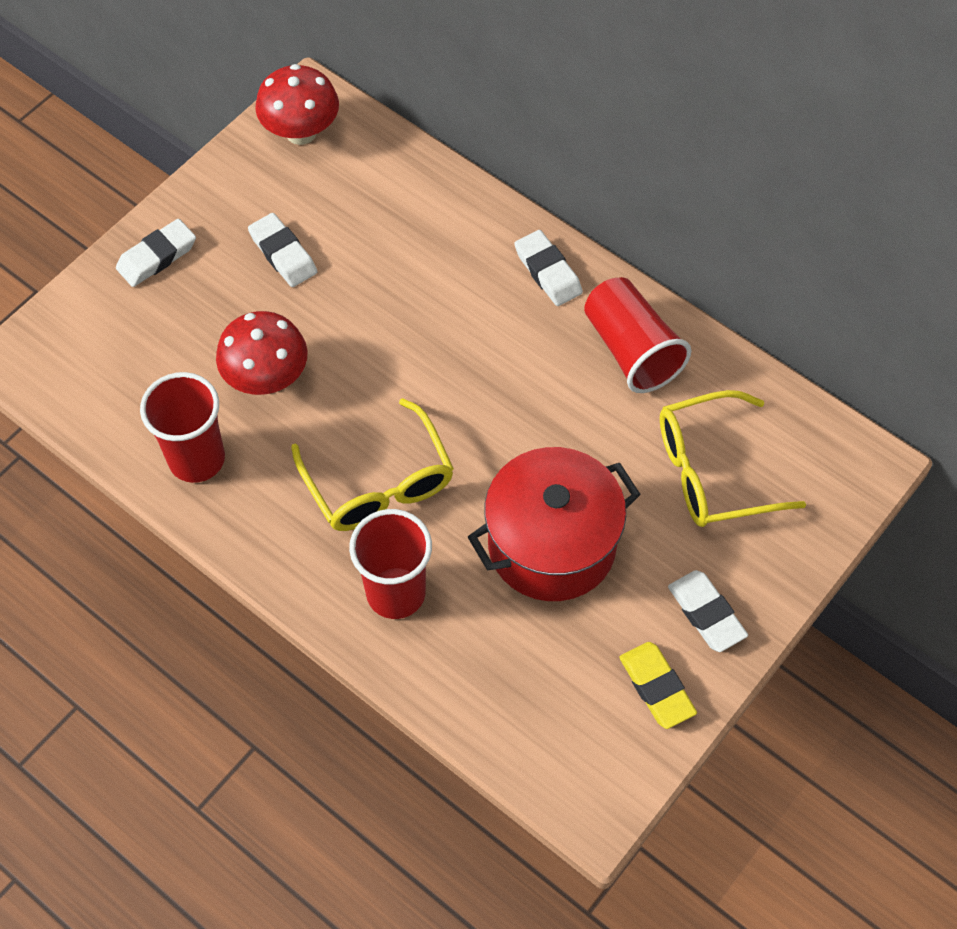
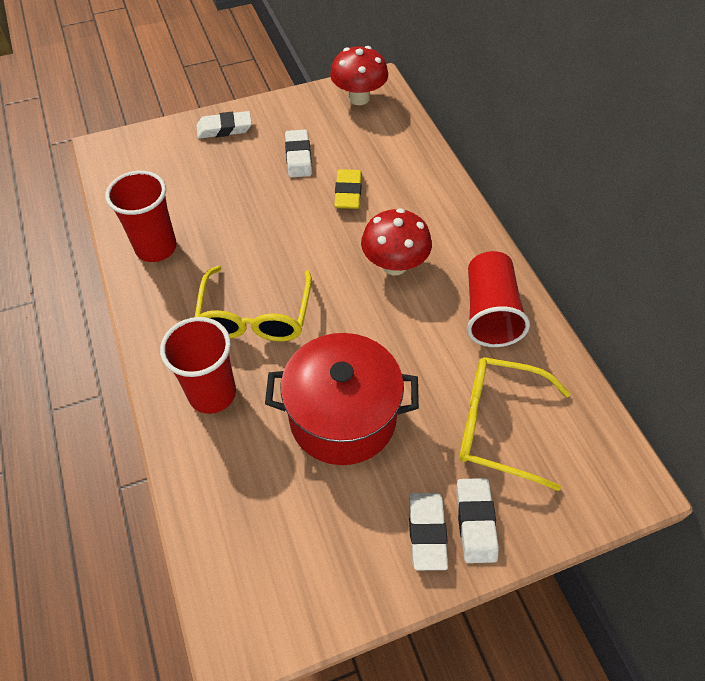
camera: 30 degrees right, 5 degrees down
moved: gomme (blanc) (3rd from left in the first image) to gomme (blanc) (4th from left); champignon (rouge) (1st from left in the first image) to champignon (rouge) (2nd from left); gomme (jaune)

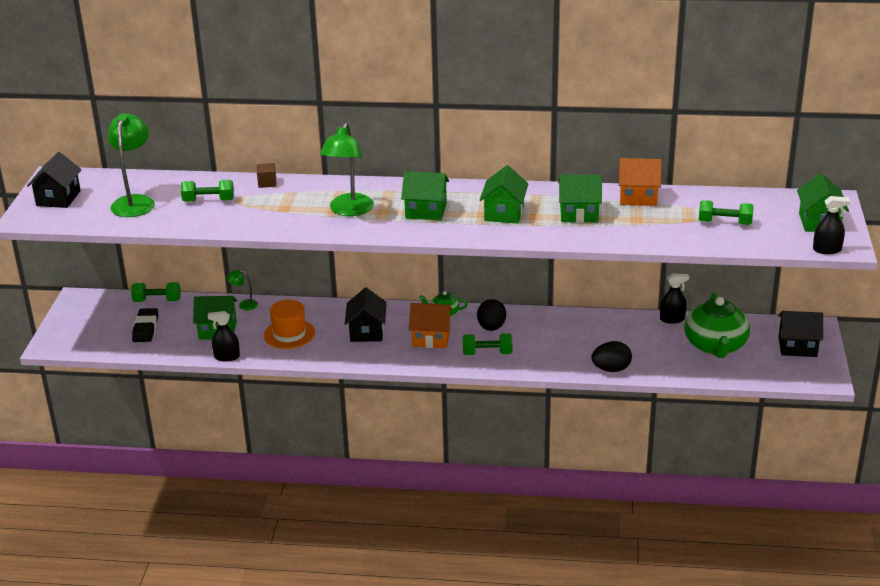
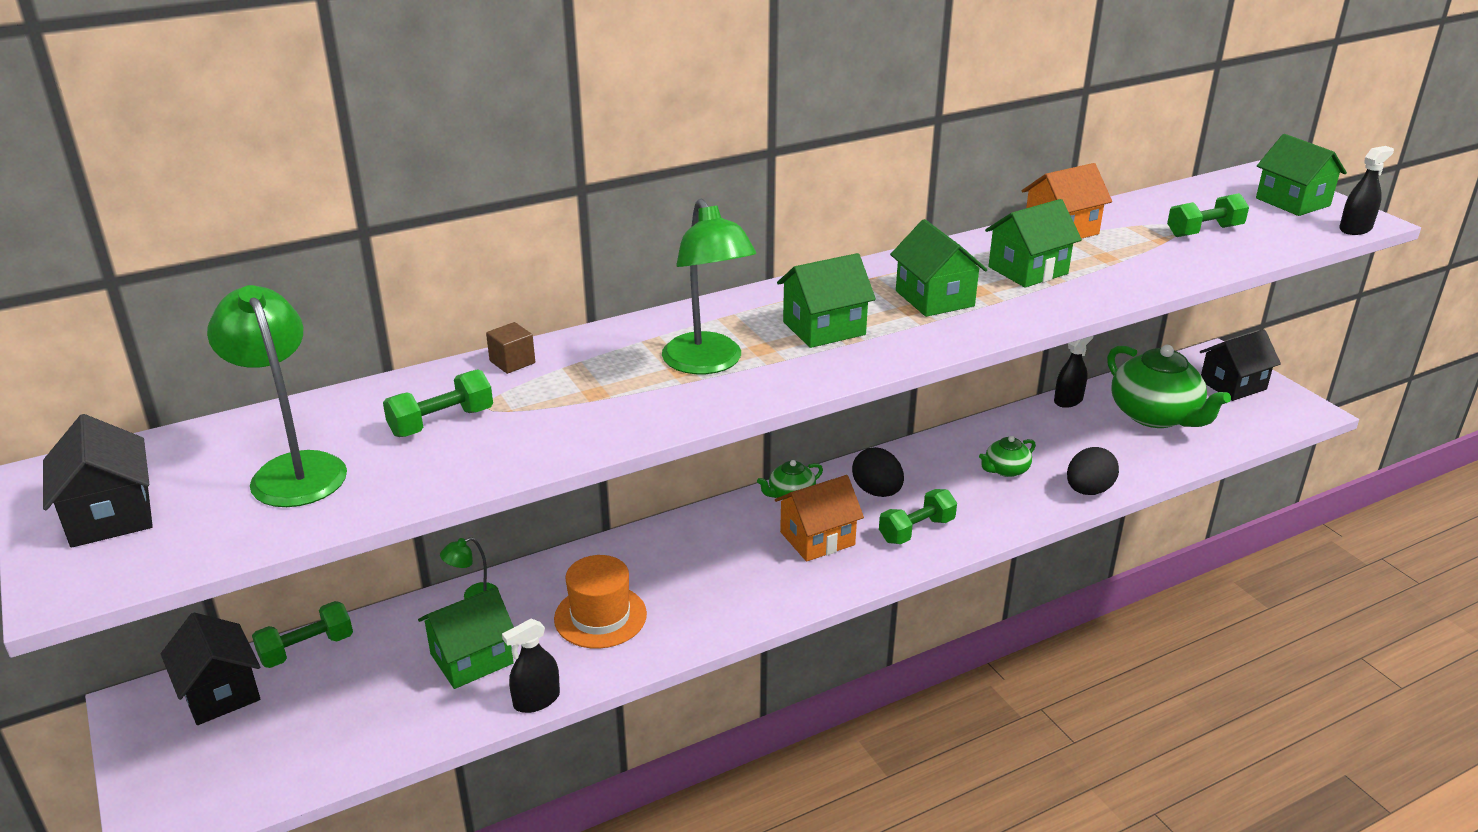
camera: 35 degrees left, 0 degrees up
removed: gomme (noir)
added: théière (vert) (2nd from left)
moved: maison (noir) (2nd from left)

^^^^^^^^^^^^^^^^

-- Work to complete --
The pictures stay out; copy the rest of the data word for word.

-- Answer for the task --
camera: 30 degrees right, 5 degrees down
moved: gomme (blanc) (3rd from left in the first image) to gomme (blanc) (4th from left); champignon (rouge) (1st from left in the first image) to champignon (rouge) (2nd from left); gomme (jaune)

camera: 35 degrees left, 0 degrees up
removed: gomme (noir)
added: théière (vert) (2nd from left)
moved: maison (noir) (2nd from left)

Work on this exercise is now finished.